* [YOUR ASSIGNMENT]: Set down the first line below and each line after it, ending with the one that holds "lampe de poche (turquoise) (404,418,485,478)". Pictures do not belong in the copy.

[Scene comparison data]
▼

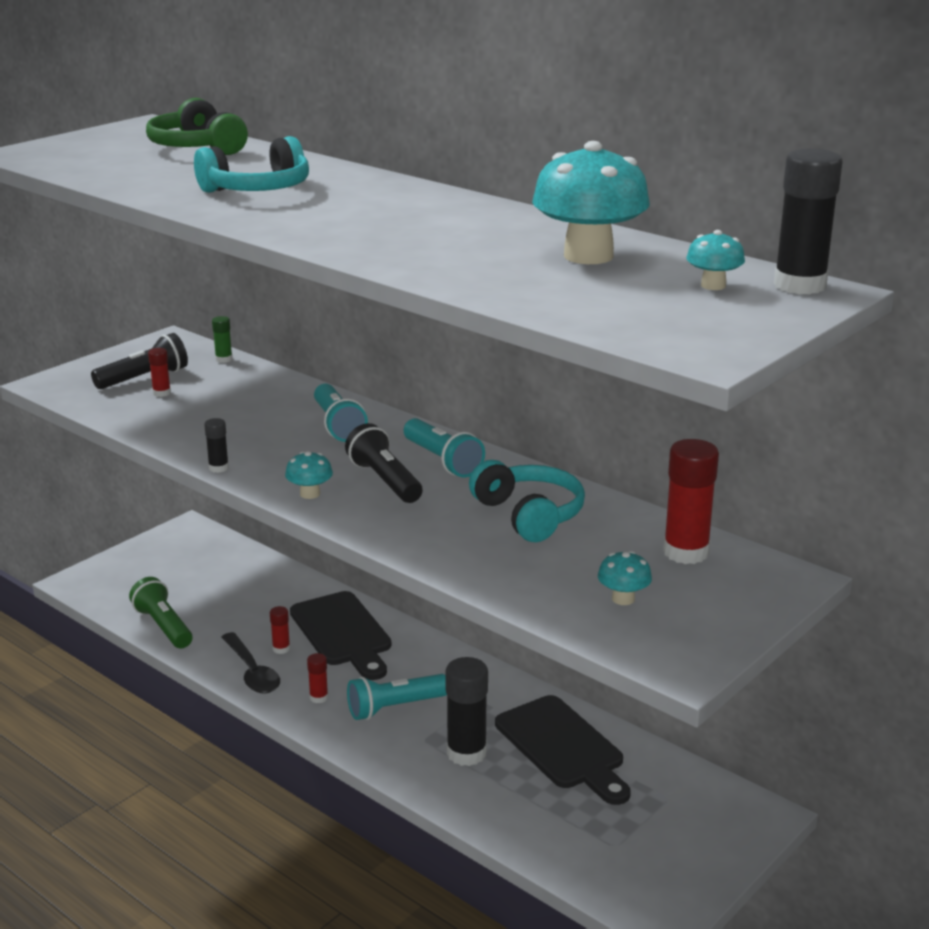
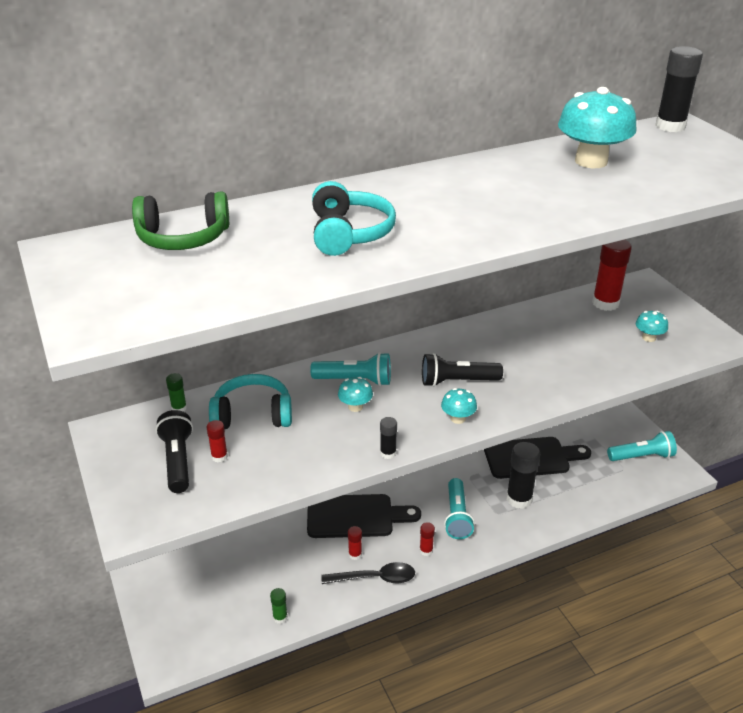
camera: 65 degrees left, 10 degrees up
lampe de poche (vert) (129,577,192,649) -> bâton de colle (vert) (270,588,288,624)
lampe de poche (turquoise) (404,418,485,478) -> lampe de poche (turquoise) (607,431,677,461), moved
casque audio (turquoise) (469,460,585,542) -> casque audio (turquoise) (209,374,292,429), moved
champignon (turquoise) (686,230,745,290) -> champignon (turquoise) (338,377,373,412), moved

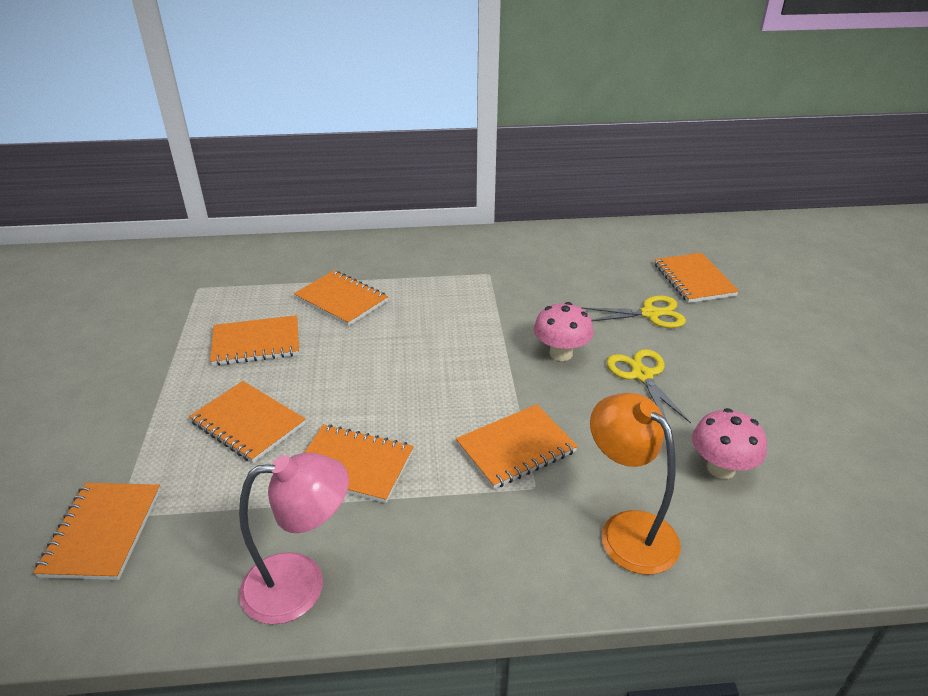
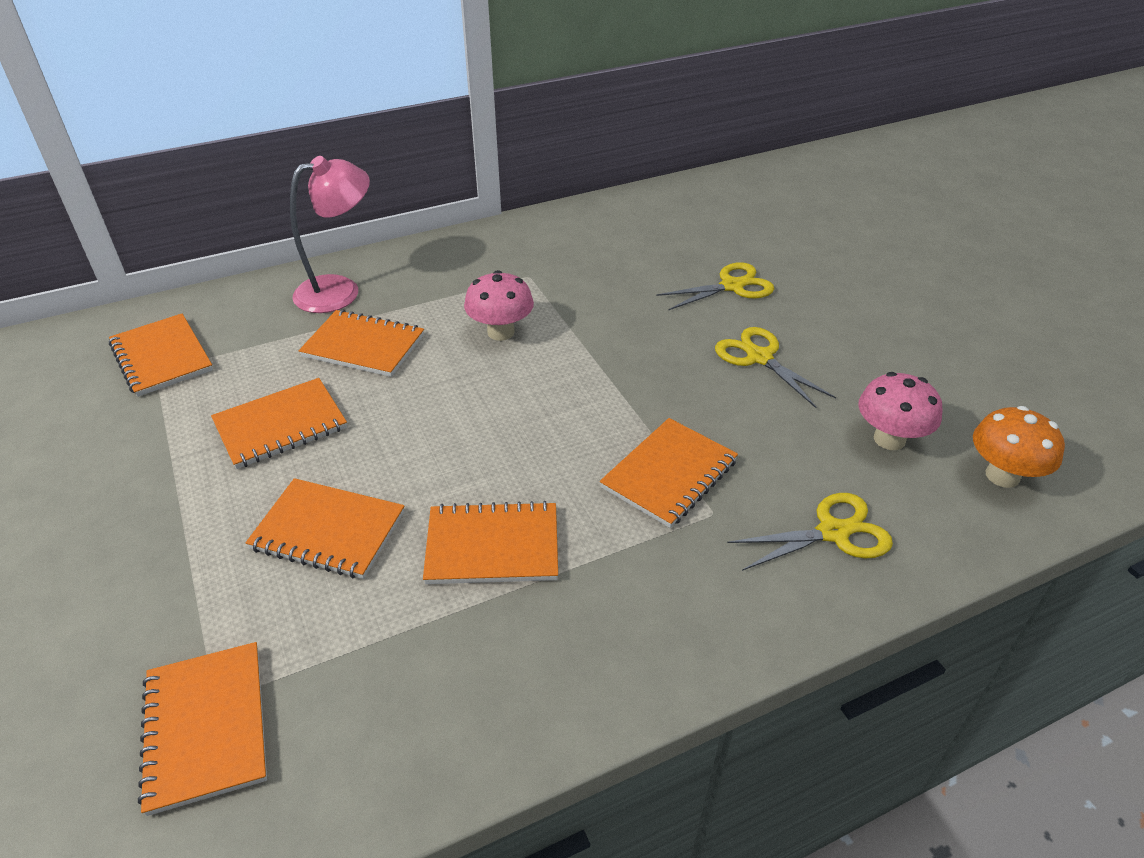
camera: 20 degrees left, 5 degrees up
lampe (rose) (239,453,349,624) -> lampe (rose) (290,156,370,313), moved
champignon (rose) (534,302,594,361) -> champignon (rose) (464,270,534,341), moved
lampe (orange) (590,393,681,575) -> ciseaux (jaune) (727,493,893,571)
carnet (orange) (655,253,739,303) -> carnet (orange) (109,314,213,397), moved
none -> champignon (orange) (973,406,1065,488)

▲

* [SOLVED PROBLEM]:
camera: 65 degrees left, 10 degrees up
lampe de poche (vert) (129,577,192,649) -> bâton de colle (vert) (270,588,288,624)
lampe de poche (turquoise) (404,418,485,478) -> lampe de poche (turquoise) (607,431,677,461), moved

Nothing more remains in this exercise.